Data supplied: Begin

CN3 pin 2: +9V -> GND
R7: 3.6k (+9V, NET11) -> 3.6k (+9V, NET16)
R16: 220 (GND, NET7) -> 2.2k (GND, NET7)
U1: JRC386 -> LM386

Data supplied: End
Data supplied: Begin

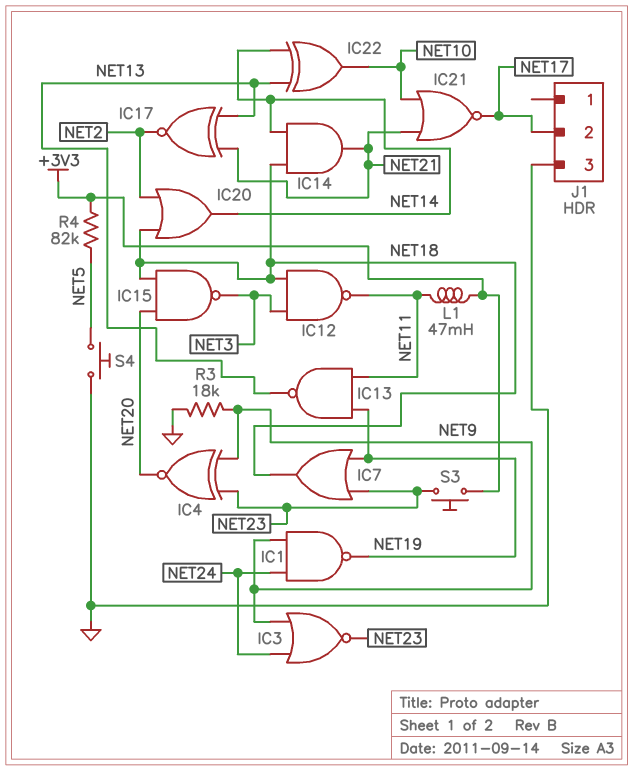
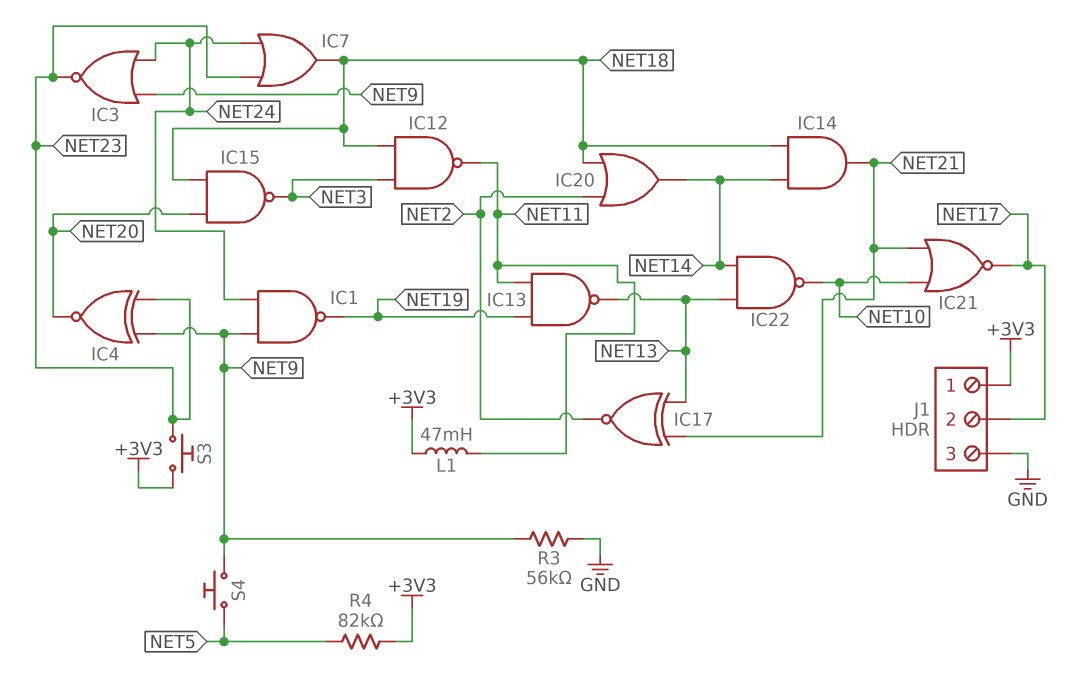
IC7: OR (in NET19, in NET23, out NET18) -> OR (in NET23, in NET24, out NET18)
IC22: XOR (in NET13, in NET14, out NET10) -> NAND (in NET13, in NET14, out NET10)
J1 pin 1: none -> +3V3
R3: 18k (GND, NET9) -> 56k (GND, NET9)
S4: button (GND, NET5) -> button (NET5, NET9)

Data supplied: End
Data supplied: Begin

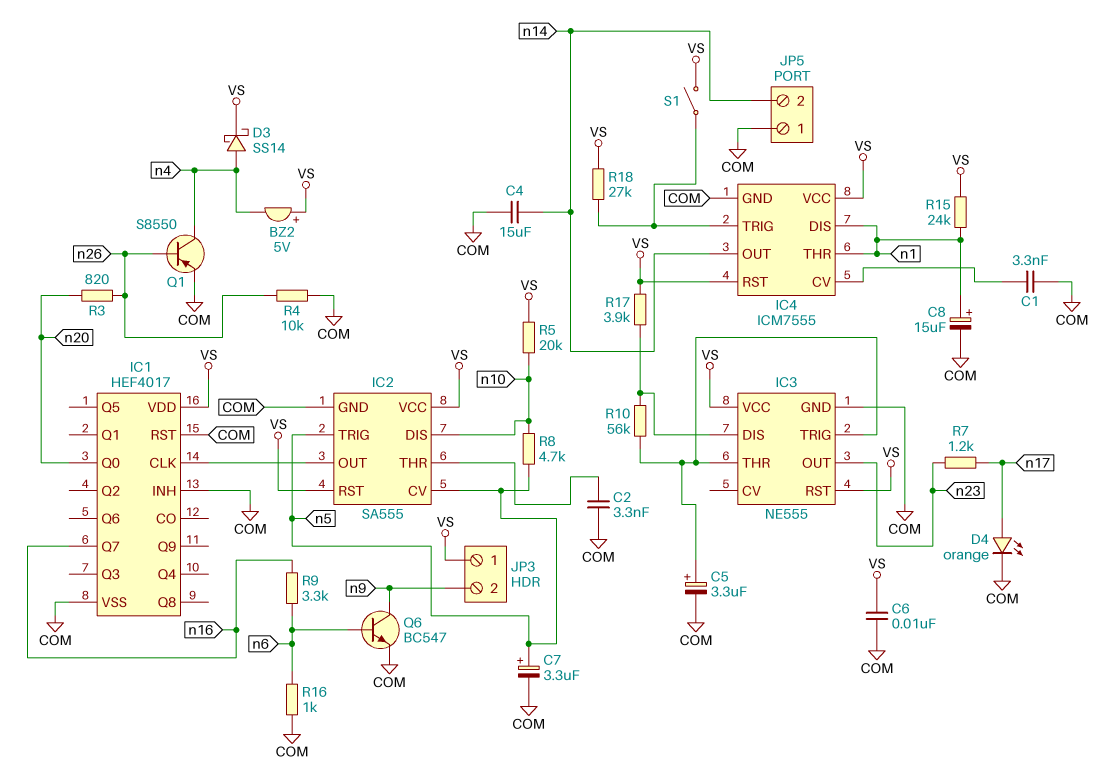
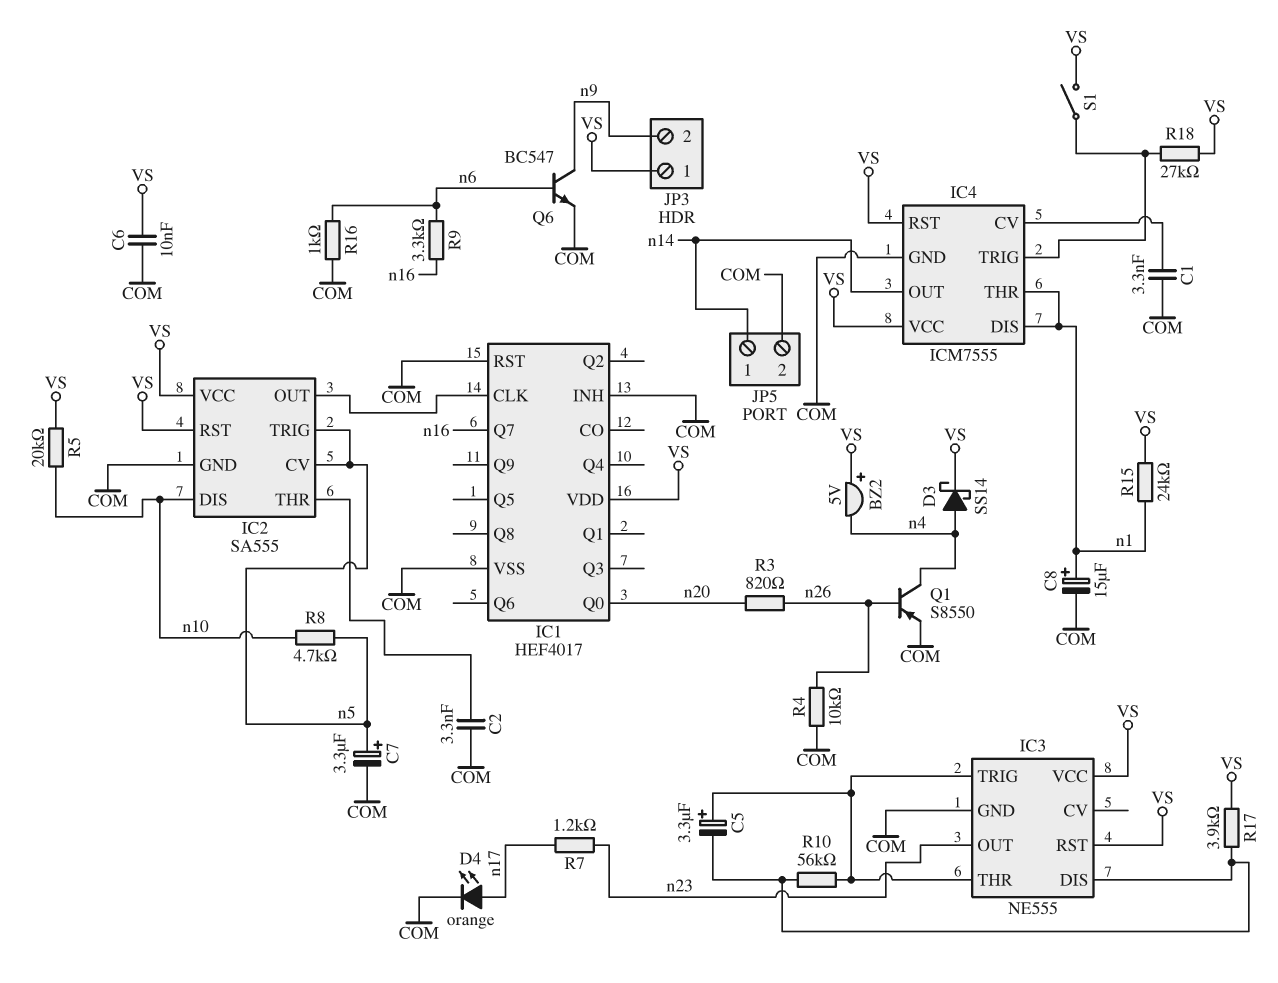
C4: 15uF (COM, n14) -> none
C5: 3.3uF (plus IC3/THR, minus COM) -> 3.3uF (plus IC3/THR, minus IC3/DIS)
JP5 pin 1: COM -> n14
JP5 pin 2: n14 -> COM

Data supplied: End

**What the task asks**
From the entries above, give again exactly the lines running from the line with "J1 pin 1: none -> +3V3" to the line with "S4: button (GND, NET5) -> button (NET5, NET9)"; include both of those lines.

**Solution for this task**
J1 pin 1: none -> +3V3
R3: 18k (GND, NET9) -> 56k (GND, NET9)
S4: button (GND, NET5) -> button (NET5, NET9)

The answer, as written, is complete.